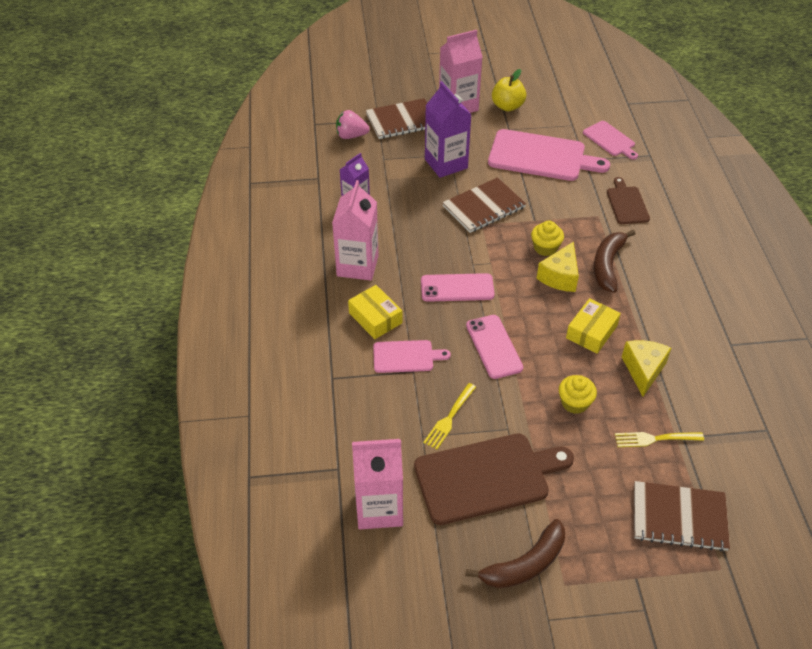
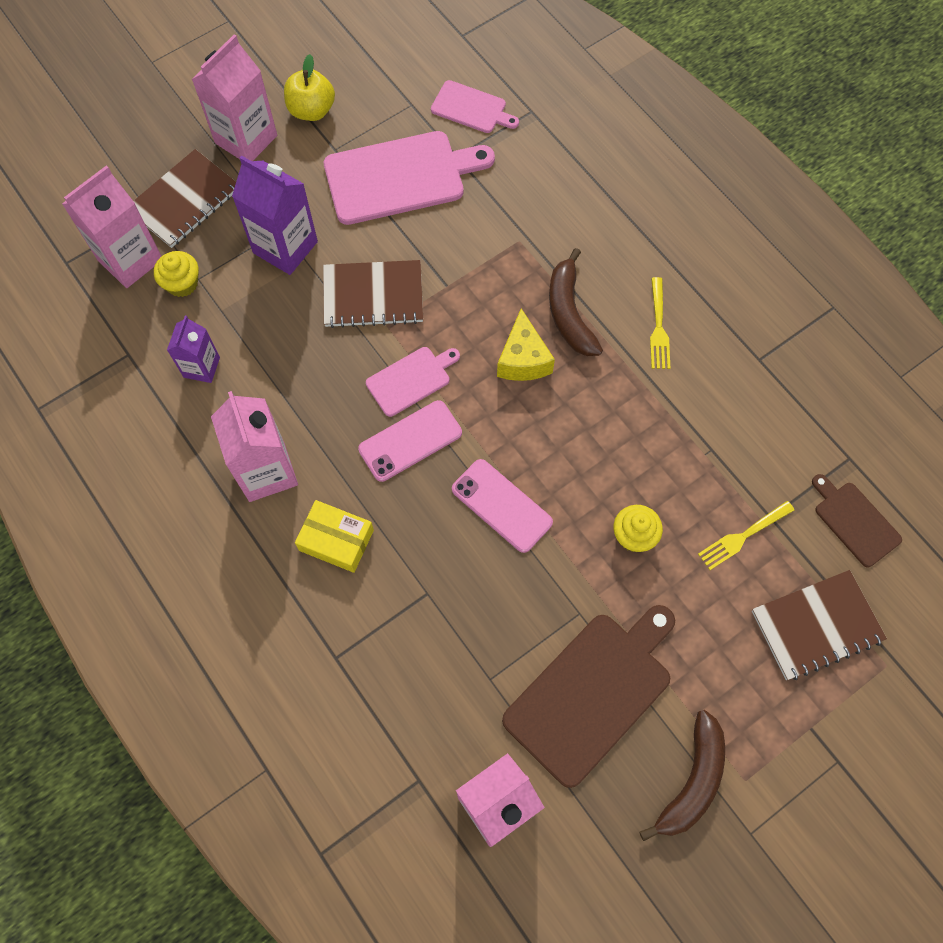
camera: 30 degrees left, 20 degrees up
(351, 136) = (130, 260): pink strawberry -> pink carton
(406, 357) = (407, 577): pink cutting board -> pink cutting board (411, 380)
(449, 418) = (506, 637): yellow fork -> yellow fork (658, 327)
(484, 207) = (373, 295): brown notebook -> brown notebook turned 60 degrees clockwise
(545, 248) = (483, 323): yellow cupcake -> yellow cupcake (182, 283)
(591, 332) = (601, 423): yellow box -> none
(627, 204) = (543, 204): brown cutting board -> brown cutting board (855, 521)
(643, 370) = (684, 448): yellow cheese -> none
==
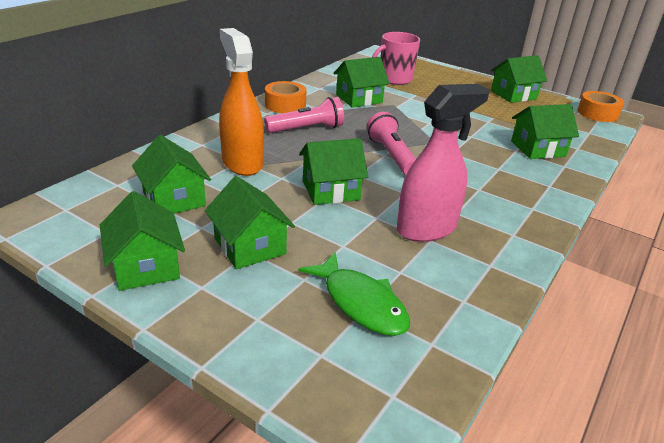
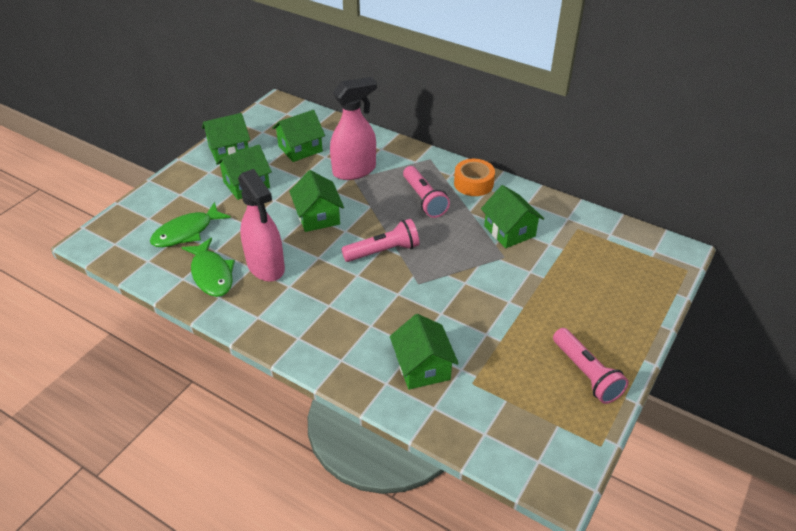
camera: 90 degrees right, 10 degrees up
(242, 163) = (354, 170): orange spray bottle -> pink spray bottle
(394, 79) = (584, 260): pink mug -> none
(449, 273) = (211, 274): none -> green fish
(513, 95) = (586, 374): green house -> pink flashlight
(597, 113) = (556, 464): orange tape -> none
---
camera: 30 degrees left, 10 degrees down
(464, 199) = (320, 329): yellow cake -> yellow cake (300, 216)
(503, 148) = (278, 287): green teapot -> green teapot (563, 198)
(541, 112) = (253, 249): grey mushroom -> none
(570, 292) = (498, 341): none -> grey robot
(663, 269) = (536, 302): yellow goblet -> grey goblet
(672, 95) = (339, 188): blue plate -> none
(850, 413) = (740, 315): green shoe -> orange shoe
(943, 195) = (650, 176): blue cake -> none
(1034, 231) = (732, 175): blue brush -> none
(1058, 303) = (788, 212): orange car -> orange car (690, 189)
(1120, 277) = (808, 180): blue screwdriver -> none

_Task to complete_: Copy verbatim, from the listing above, each line from the one containing "(406, 357) = (407, 577): pink" down to the one containing "(643, 370) = (684, 448): yellow", inclusive.

_Answer for the task_:
(406, 357) = (407, 577): pink cutting board -> pink cutting board (411, 380)
(449, 418) = (506, 637): yellow fork -> yellow fork (658, 327)
(484, 207) = (373, 295): brown notebook -> brown notebook turned 60 degrees clockwise
(545, 248) = (483, 323): yellow cupcake -> yellow cupcake (182, 283)
(591, 332) = (601, 423): yellow box -> none
(627, 204) = (543, 204): brown cutting board -> brown cutting board (855, 521)
(643, 370) = (684, 448): yellow cheese -> none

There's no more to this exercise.